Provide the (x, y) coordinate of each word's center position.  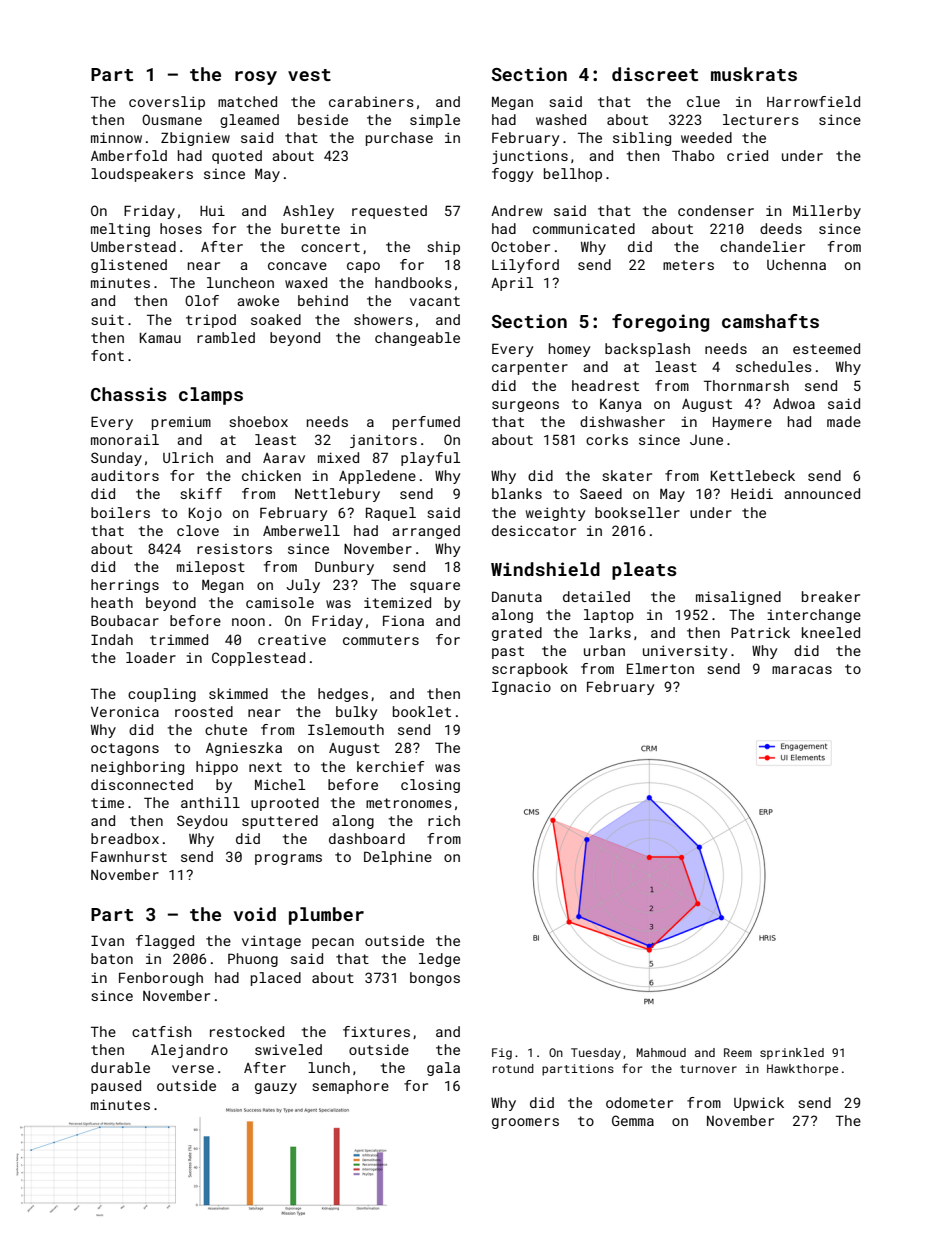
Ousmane (172, 119)
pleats (644, 571)
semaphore (350, 1087)
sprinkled (792, 1054)
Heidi (752, 493)
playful (430, 459)
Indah (112, 639)
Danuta (517, 596)
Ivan (107, 940)
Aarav (284, 458)
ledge (439, 960)
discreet (655, 74)
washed (561, 119)
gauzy (276, 1088)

....

What you need to do: Reproduce verbatim the lines of the material from the line containing "Heidi (752, 493)" through the final line of the material, both included.

Expected answer:
Heidi (752, 493)
playful (430, 459)
Indah (112, 639)
Danuta (517, 596)
Ivan (107, 940)
Aarav (284, 458)
ledge (439, 960)
discreet (655, 74)
washed (561, 119)
gauzy (276, 1088)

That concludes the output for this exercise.